───── Data section ─────

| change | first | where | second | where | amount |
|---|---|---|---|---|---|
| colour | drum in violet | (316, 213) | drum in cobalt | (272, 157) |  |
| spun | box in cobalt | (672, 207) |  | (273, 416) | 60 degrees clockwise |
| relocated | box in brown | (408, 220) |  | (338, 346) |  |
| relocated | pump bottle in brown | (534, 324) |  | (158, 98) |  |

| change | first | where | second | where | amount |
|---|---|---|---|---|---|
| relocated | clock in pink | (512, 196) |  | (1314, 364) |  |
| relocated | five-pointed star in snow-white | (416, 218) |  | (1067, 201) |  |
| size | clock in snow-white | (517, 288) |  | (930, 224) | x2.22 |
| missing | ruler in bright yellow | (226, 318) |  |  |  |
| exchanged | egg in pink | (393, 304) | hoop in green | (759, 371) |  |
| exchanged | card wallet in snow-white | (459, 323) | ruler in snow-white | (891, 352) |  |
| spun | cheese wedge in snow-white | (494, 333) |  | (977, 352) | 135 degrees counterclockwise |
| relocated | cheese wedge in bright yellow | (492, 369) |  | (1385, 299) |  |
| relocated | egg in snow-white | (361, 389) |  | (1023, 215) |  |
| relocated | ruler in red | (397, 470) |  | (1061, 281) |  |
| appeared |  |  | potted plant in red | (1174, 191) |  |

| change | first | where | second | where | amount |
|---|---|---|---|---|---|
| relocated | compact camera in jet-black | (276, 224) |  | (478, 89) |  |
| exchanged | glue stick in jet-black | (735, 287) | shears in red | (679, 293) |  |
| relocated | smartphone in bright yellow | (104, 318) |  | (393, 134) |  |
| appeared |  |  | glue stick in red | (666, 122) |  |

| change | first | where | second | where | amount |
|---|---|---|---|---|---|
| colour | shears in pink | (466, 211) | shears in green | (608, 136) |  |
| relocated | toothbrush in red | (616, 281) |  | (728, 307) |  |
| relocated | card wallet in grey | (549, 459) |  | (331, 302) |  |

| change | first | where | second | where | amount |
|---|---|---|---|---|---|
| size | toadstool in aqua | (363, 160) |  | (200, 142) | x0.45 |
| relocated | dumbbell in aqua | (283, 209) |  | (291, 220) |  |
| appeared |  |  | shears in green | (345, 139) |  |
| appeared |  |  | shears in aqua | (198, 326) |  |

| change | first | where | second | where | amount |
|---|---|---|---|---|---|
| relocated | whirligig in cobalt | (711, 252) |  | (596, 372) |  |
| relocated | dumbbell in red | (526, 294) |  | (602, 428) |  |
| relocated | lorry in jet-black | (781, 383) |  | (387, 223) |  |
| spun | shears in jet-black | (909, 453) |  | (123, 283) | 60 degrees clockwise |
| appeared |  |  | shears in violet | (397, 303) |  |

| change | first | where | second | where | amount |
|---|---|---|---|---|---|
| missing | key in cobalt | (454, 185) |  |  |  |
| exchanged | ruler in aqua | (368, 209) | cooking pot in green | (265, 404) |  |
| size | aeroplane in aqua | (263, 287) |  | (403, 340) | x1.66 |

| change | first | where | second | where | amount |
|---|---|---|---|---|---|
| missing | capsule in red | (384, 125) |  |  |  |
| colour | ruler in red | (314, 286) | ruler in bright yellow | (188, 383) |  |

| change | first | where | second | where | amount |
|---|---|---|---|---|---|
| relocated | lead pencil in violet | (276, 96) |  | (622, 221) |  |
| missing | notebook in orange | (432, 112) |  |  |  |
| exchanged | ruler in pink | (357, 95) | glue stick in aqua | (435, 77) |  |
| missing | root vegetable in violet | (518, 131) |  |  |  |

─────

* _What the task asks_
Each entry is to be retyped exactly as it appears.

* _Solution below_
| change | first | where | second | where | amount |
|---|---|---|---|---|---|
| colour | drum in violet | (316, 213) | drum in cobalt | (272, 157) |  |
| spun | box in cobalt | (672, 207) |  | (273, 416) | 60 degrees clockwise |
| relocated | box in brown | (408, 220) |  | (338, 346) |  |
| relocated | pump bottle in brown | (534, 324) |  | (158, 98) |  |

| change | first | where | second | where | amount |
|---|---|---|---|---|---|
| relocated | clock in pink | (512, 196) |  | (1314, 364) |  |
| relocated | five-pointed star in snow-white | (416, 218) |  | (1067, 201) |  |
| size | clock in snow-white | (517, 288) |  | (930, 224) | x2.22 |
| missing | ruler in bright yellow | (226, 318) |  |  |  |
| exchanged | egg in pink | (393, 304) | hoop in green | (759, 371) |  |
| exchanged | card wallet in snow-white | (459, 323) | ruler in snow-white | (891, 352) |  |
| spun | cheese wedge in snow-white | (494, 333) |  | (977, 352) | 135 degrees counterclockwise |
| relocated | cheese wedge in bright yellow | (492, 369) |  | (1385, 299) |  |
| relocated | egg in snow-white | (361, 389) |  | (1023, 215) |  |
| relocated | ruler in red | (397, 470) |  | (1061, 281) |  |
| appeared |  |  | potted plant in red | (1174, 191) |  |

| change | first | where | second | where | amount |
|---|---|---|---|---|---|
| relocated | compact camera in jet-black | (276, 224) |  | (478, 89) |  |
| exchanged | glue stick in jet-black | (735, 287) | shears in red | (679, 293) |  |
| relocated | smartphone in bright yellow | (104, 318) |  | (393, 134) |  |
| appeared |  |  | glue stick in red | (666, 122) |  |

| change | first | where | second | where | amount |
|---|---|---|---|---|---|
| colour | shears in pink | (466, 211) | shears in green | (608, 136) |  |
| relocated | toothbrush in red | (616, 281) |  | (728, 307) |  |
| relocated | card wallet in grey | (549, 459) |  | (331, 302) |  |

| change | first | where | second | where | amount |
|---|---|---|---|---|---|
| size | toadstool in aqua | (363, 160) |  | (200, 142) | x0.45 |
| relocated | dumbbell in aqua | (283, 209) |  | (291, 220) |  |
| appeared |  |  | shears in green | (345, 139) |  |
| appeared |  |  | shears in aqua | (198, 326) |  |

| change | first | where | second | where | amount |
|---|---|---|---|---|---|
| relocated | whirligig in cobalt | (711, 252) |  | (596, 372) |  |
| relocated | dumbbell in red | (526, 294) |  | (602, 428) |  |
| relocated | lorry in jet-black | (781, 383) |  | (387, 223) |  |
| spun | shears in jet-black | (909, 453) |  | (123, 283) | 60 degrees clockwise |
| appeared |  |  | shears in violet | (397, 303) |  |

| change | first | where | second | where | amount |
|---|---|---|---|---|---|
| missing | key in cobalt | (454, 185) |  |  |  |
| exchanged | ruler in aqua | (368, 209) | cooking pot in green | (265, 404) |  |
| size | aeroplane in aqua | (263, 287) |  | (403, 340) | x1.66 |

| change | first | where | second | where | amount |
|---|---|---|---|---|---|
| missing | capsule in red | (384, 125) |  |  |  |
| colour | ruler in red | (314, 286) | ruler in bright yellow | (188, 383) |  |

| change | first | where | second | where | amount |
|---|---|---|---|---|---|
| relocated | lead pencil in violet | (276, 96) |  | (622, 221) |  |
| missing | notebook in orange | (432, 112) |  |  |  |
| exchanged | ruler in pink | (357, 95) | glue stick in aqua | (435, 77) |  |
| missing | root vegetable in violet | (518, 131) |  |  |  |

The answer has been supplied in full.